__AIM OF THE EXERCISE__:
Only the text of the records, copied exactly, is wanted; no pictures.

Top of RECORDS PROVIDED

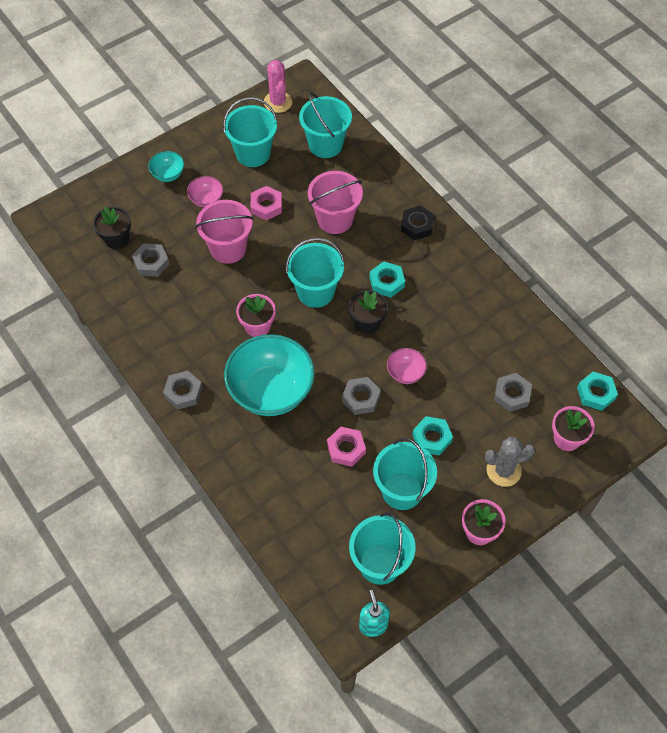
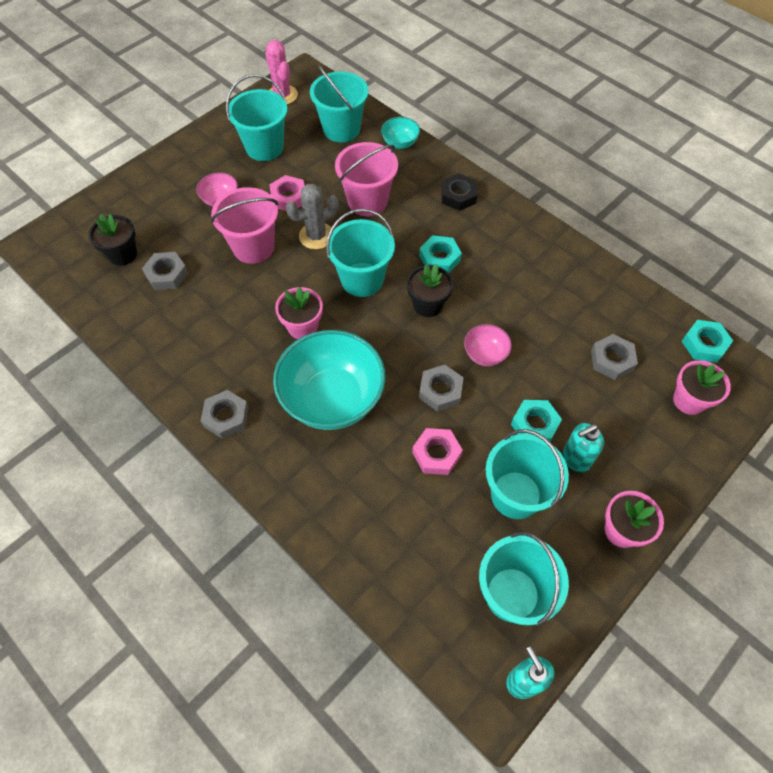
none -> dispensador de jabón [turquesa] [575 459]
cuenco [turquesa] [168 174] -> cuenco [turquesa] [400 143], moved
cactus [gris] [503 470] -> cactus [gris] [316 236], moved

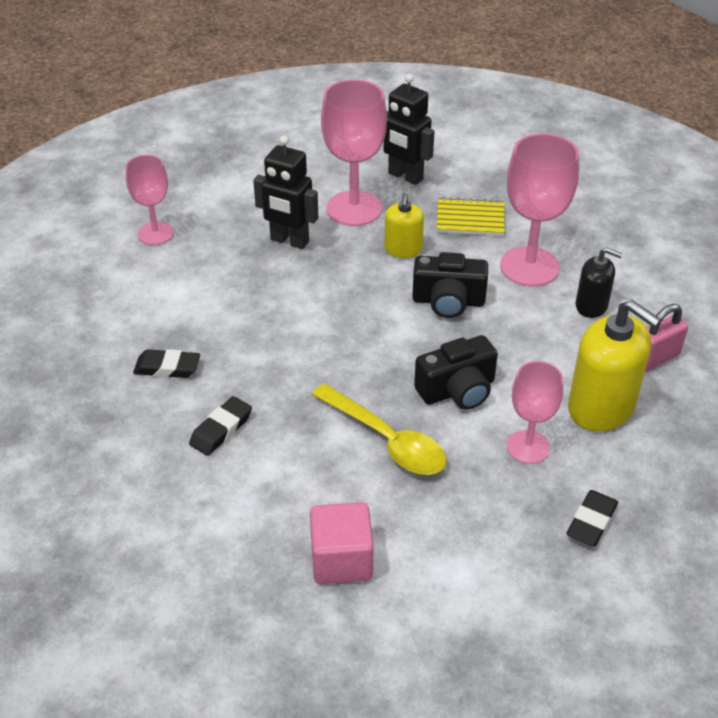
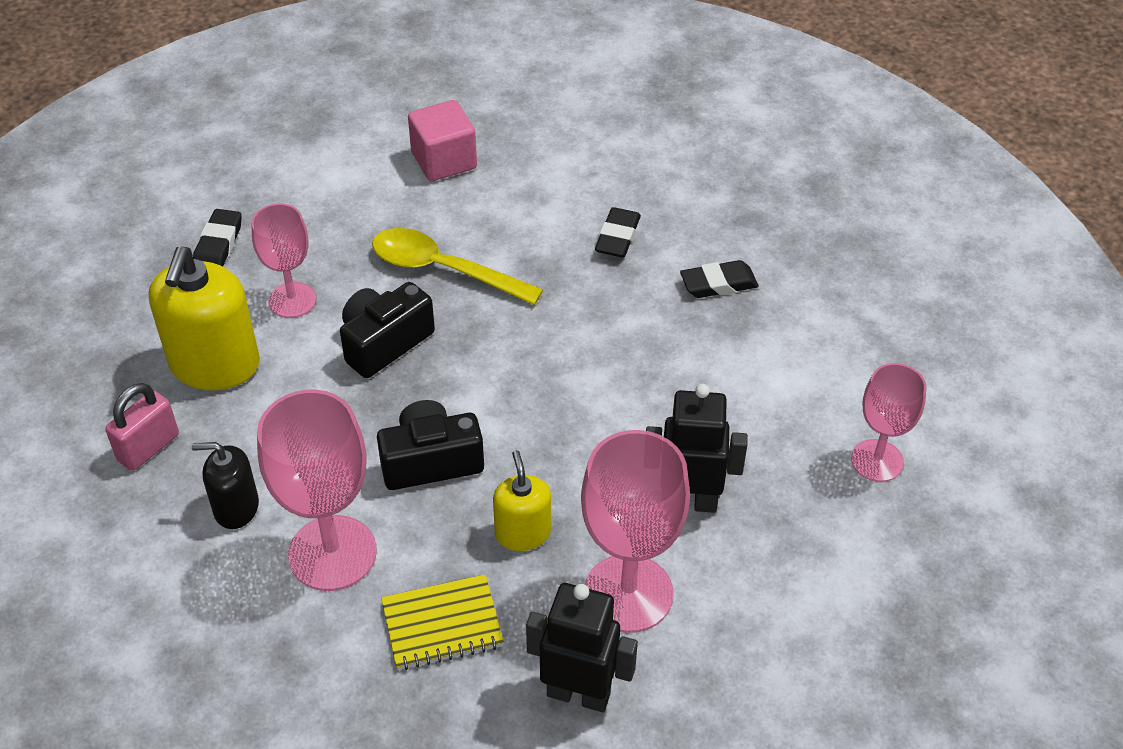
dispensador de jabón [amarillo] [601 407] -> dispensador de jabón [amarillo] [215 365], 105 degrees counterclockwise

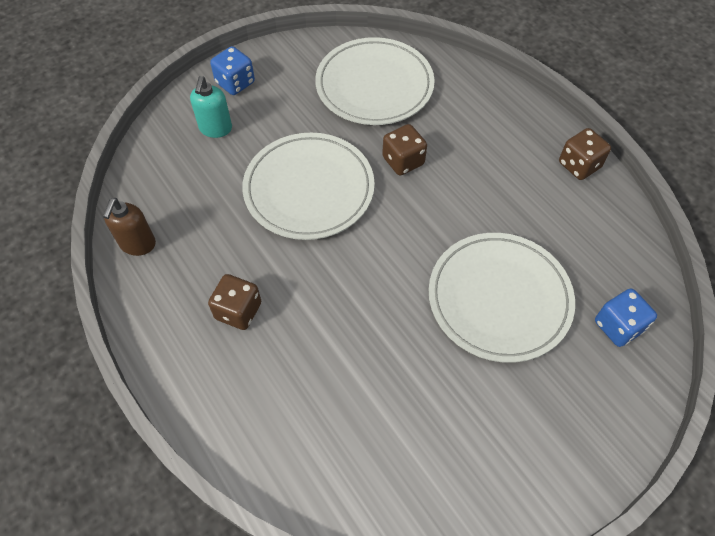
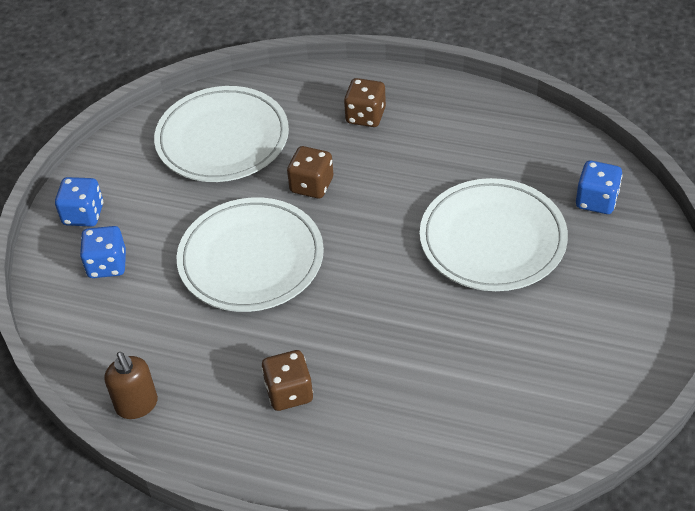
dado [marrón] [579 165] -> dado [marrón] [365 116], moved
dispensador de jabón [turquesa] [215 129] -> dado [azul] [107 265]

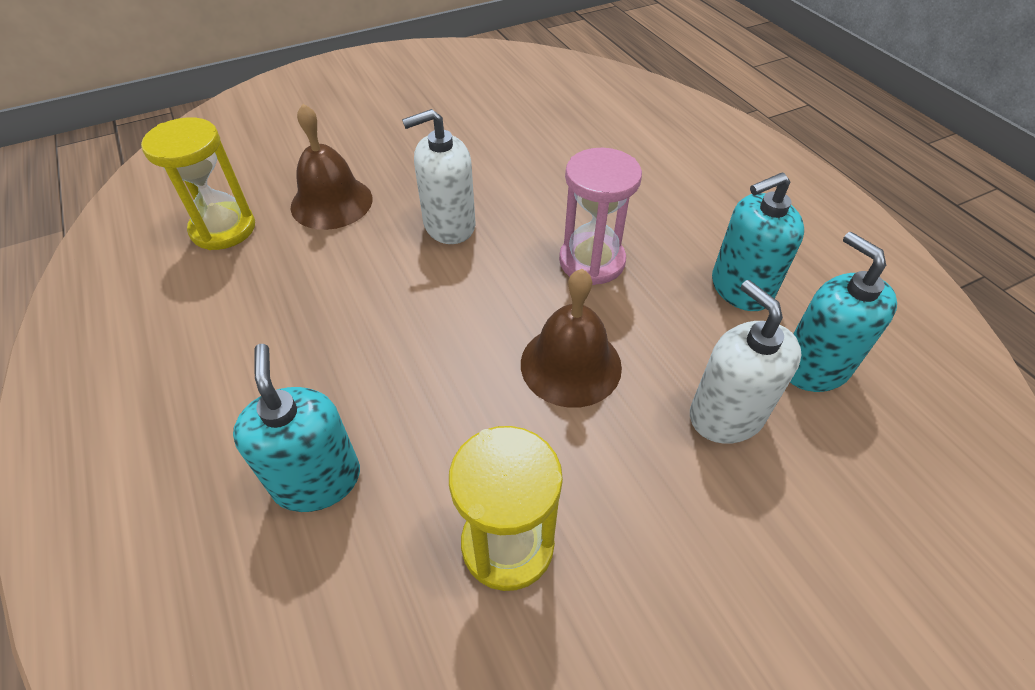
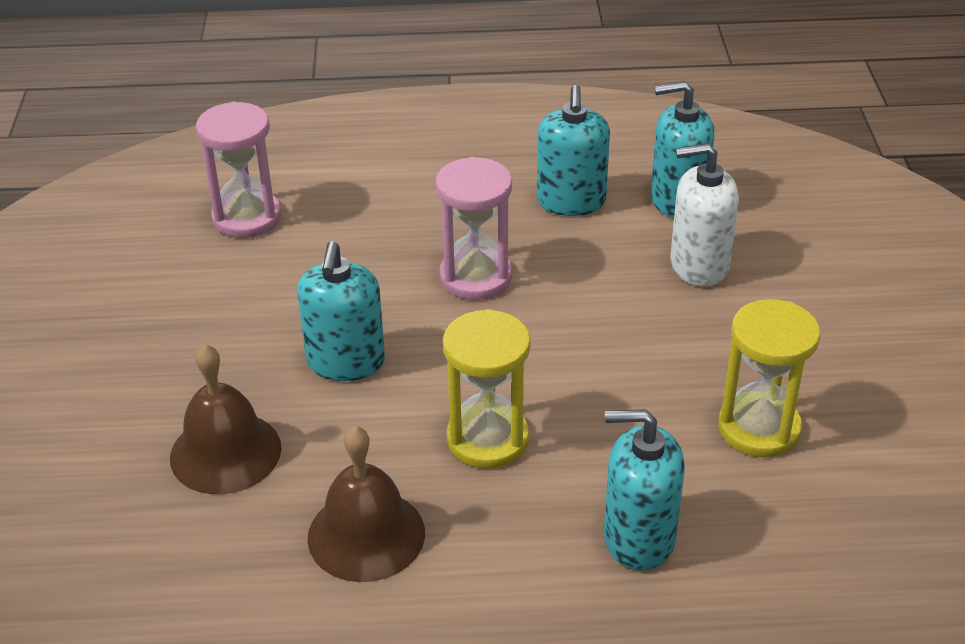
none -> reloj de arena [rosa] [247 217]
reloj de arena [amarillo] [223 229] -> reloj de arena [amarillo] [487 439], moved
campana [marrón] [571 364] -> campana [marrón] [366 535], moved
dispensador de jabón [blanco] [449 225] -> dispensador de jabón [turquesa] [345 362]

Bottom of RECORDS PROVIDED

__TASK OUTPUT__:
none -> dispensador de jabón [turquesa] [575 459]
cuenco [turquesa] [168 174] -> cuenco [turquesa] [400 143], moved
cactus [gris] [503 470] -> cactus [gris] [316 236], moved

dispensador de jabón [amarillo] [601 407] -> dispensador de jabón [amarillo] [215 365], 105 degrees counterclockwise

dado [marrón] [579 165] -> dado [marrón] [365 116], moved
dispensador de jabón [turquesa] [215 129] -> dado [azul] [107 265]

none -> reloj de arena [rosa] [247 217]
reloj de arena [amarillo] [223 229] -> reloj de arena [amarillo] [487 439], moved
campana [marrón] [571 364] -> campana [marrón] [366 535], moved
dispensador de jabón [blanco] [449 225] -> dispensador de jabón [turquesa] [345 362]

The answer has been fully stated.